(GOAL OF THE EXERCISE) Determine how many lines in the records below contain "cyan", then state that number alone.

Data items:
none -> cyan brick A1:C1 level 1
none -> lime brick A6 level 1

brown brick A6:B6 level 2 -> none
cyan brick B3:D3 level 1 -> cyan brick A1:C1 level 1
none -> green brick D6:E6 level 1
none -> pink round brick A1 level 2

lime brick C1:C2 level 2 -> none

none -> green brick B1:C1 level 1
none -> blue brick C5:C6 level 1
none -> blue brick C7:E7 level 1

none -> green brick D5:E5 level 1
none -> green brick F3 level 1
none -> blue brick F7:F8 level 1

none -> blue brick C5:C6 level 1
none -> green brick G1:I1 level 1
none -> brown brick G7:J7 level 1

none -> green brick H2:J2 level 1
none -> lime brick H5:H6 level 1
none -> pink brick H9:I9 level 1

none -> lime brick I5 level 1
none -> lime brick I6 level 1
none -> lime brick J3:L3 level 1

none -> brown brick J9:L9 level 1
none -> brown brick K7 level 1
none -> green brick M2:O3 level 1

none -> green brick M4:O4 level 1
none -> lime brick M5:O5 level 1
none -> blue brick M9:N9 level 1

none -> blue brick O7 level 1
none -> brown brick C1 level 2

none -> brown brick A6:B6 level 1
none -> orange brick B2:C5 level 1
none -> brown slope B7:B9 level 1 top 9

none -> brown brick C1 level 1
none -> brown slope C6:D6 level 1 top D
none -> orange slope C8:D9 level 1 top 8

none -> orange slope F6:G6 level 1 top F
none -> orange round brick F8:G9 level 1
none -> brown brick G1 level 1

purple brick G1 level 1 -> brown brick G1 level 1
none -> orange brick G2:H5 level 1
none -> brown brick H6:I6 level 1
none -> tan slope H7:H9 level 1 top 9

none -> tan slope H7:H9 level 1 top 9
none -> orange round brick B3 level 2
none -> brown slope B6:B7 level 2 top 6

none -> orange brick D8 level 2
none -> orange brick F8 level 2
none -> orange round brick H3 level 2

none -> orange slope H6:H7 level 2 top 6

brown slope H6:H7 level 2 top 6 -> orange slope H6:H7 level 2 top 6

(EXPECTED ANSWER) 2